Taking the line with "(231, 314) = (252, 211): turquoise" as the start, reproduce every line until the records end, exactly and with nothing added.

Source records
◇ ◇ ◇ ◇ ◇ ◇ ◇
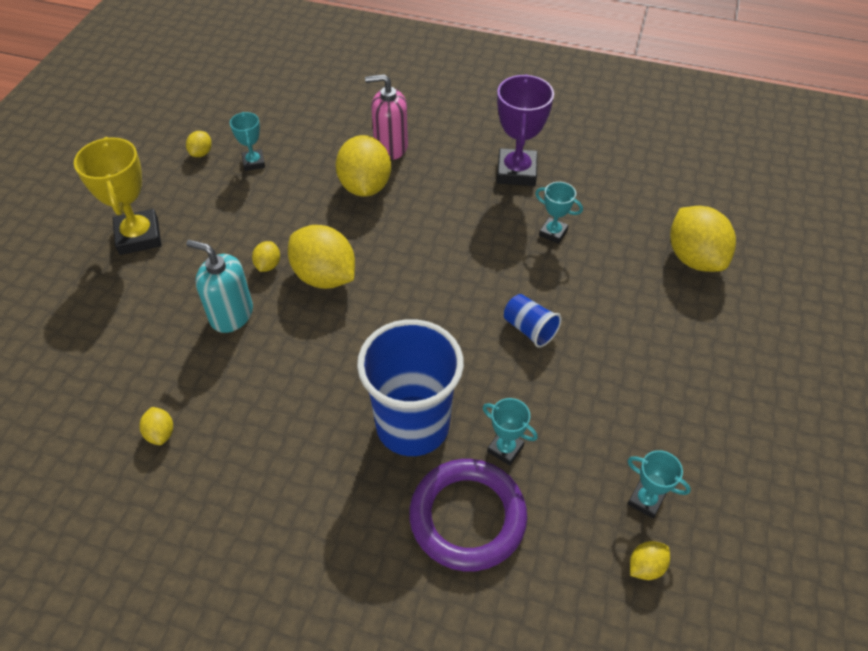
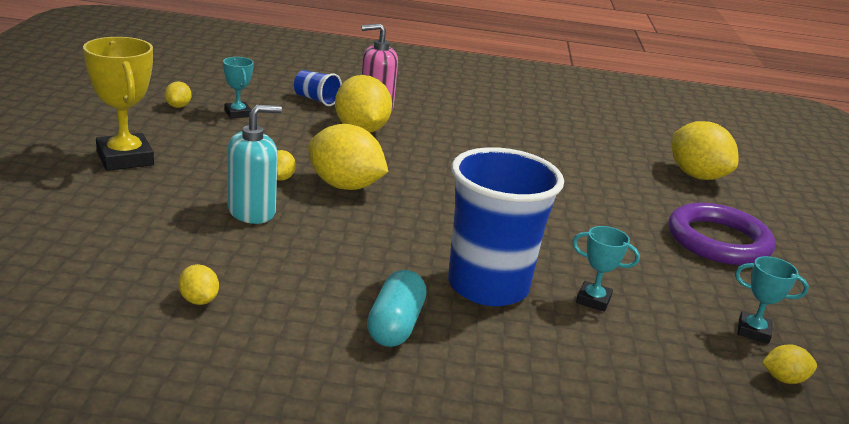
camera: 15 degrees left, 25 degrees down
(231, 314) = (252, 211): turquoise soap dispenser -> turquoise soap dispenser turned 135 degrees clockwise
(314, 473) = (395, 325): none -> turquoise capsule
(467, 517) = (581, 351): purple ring -> purple ring (718, 241)
(516, 172) = (505, 124): purple trophy -> none
(529, 329) = (572, 219): blue cup -> blue cup (316, 100)
(553, 233) = (559, 160): turquoise trophy -> none
(645, 566) = (784, 379): yellow lemon -> yellow lemon turned 45 degrees clockwise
◇ ◇ ◇ ◇ ◇ ◇ ◇
◆ **Your response**:
(231, 314) = (252, 211): turquoise soap dispenser -> turquoise soap dispenser turned 135 degrees clockwise
(314, 473) = (395, 325): none -> turquoise capsule
(467, 517) = (581, 351): purple ring -> purple ring (718, 241)
(516, 172) = (505, 124): purple trophy -> none
(529, 329) = (572, 219): blue cup -> blue cup (316, 100)
(553, 233) = (559, 160): turquoise trophy -> none
(645, 566) = (784, 379): yellow lemon -> yellow lemon turned 45 degrees clockwise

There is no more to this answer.